* [EXERCISE INPUTS]:
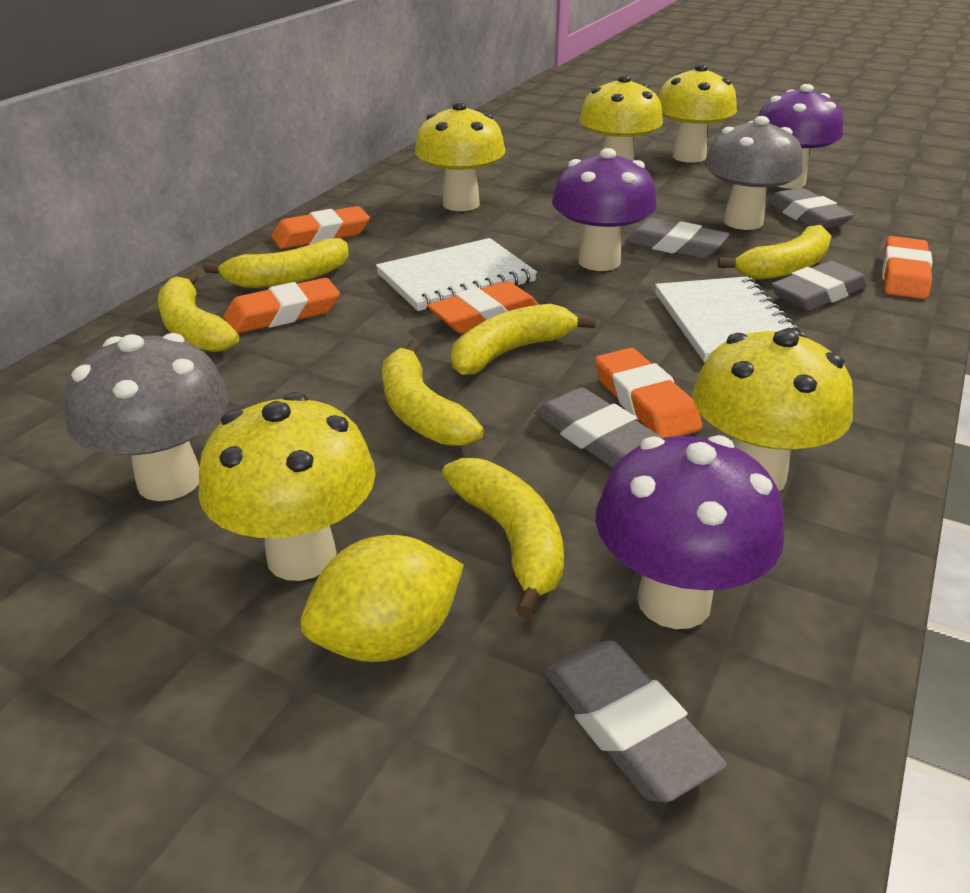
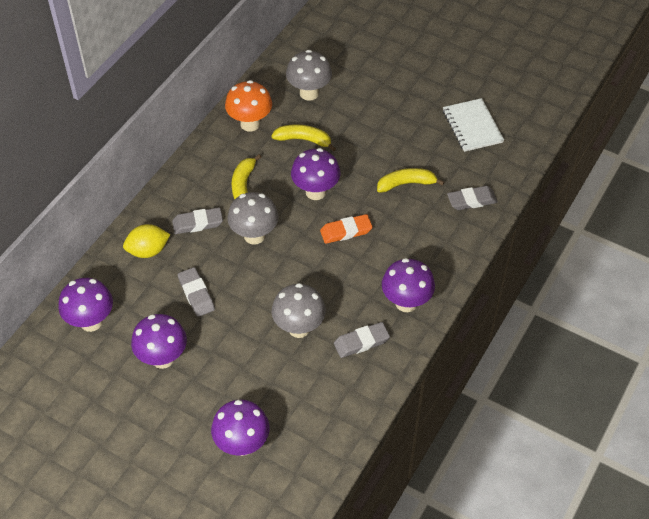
grey eraser: 5 -> 4
grey mushroom: 2 -> 3
orange eraser: 5 -> 1
orange mushroom: 0 -> 1
purple mushroom: 3 -> 5
white notebook: 2 -> 1
yellow banana: 6 -> 3
yellow mushroom: 5 -> 0

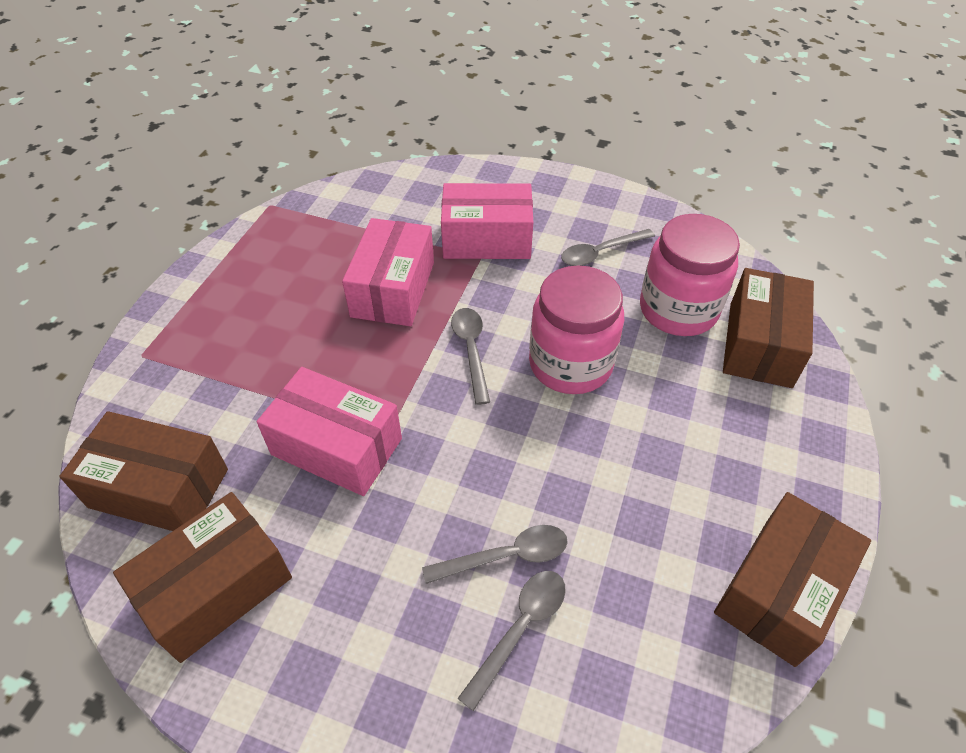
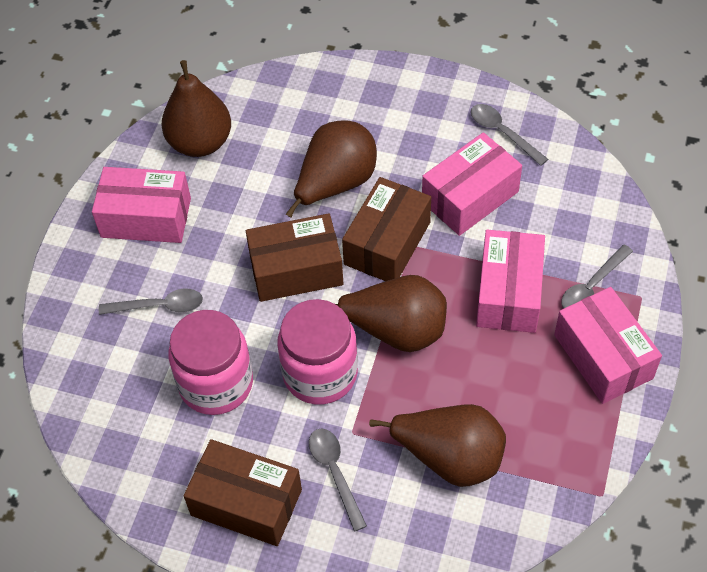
brown box: 4 -> 3
brown pear: 0 -> 4
pink box: 3 -> 4

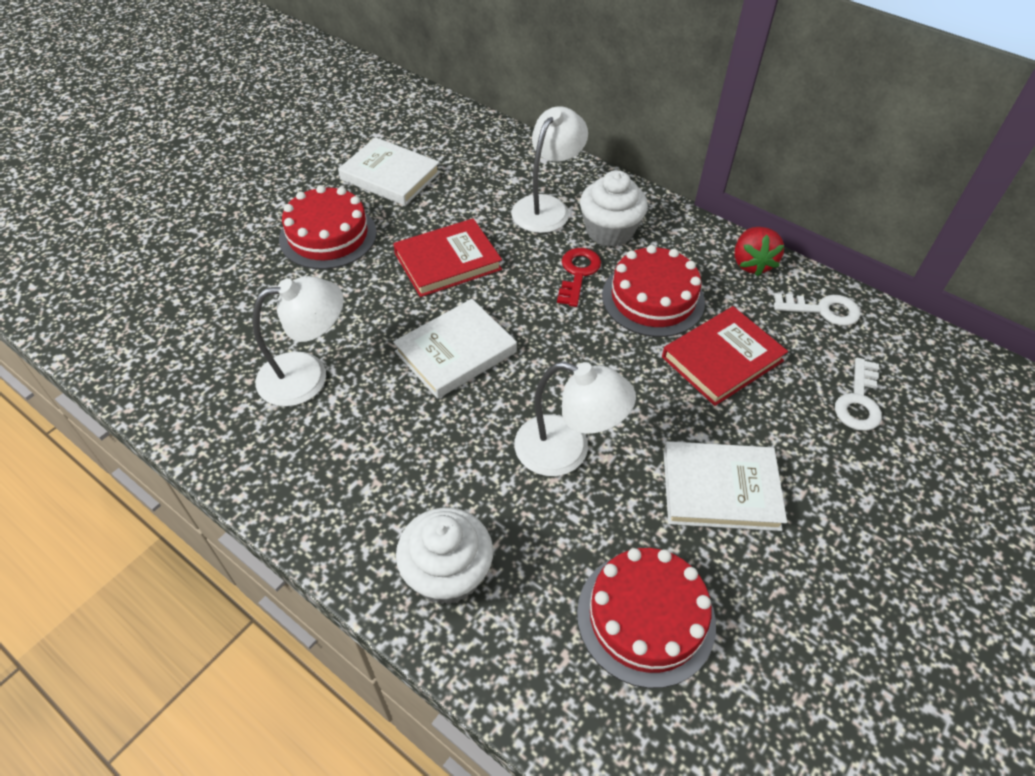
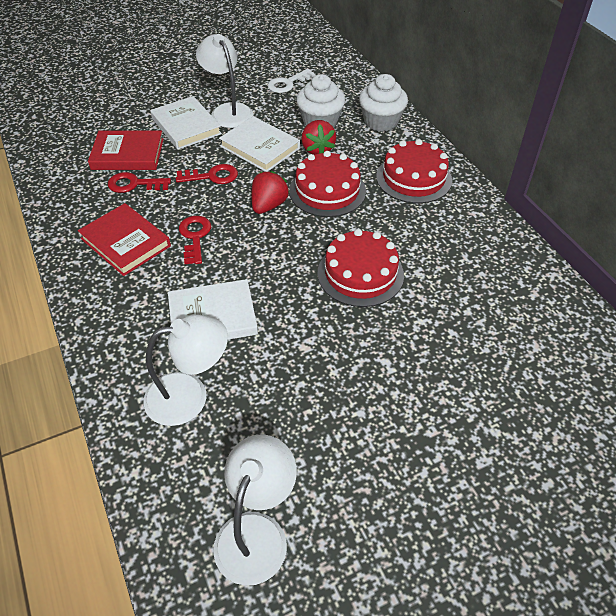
red key: 1 -> 3
red strawberry: 1 -> 2
white key: 2 -> 1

* [ACTIVITY]:
Bring together all lines from the listing that contain the word "mushroom".

* [OUTPUT BELOW]:
grey mushroom: 2 -> 3
orange mushroom: 0 -> 1
purple mushroom: 3 -> 5
yellow mushroom: 5 -> 0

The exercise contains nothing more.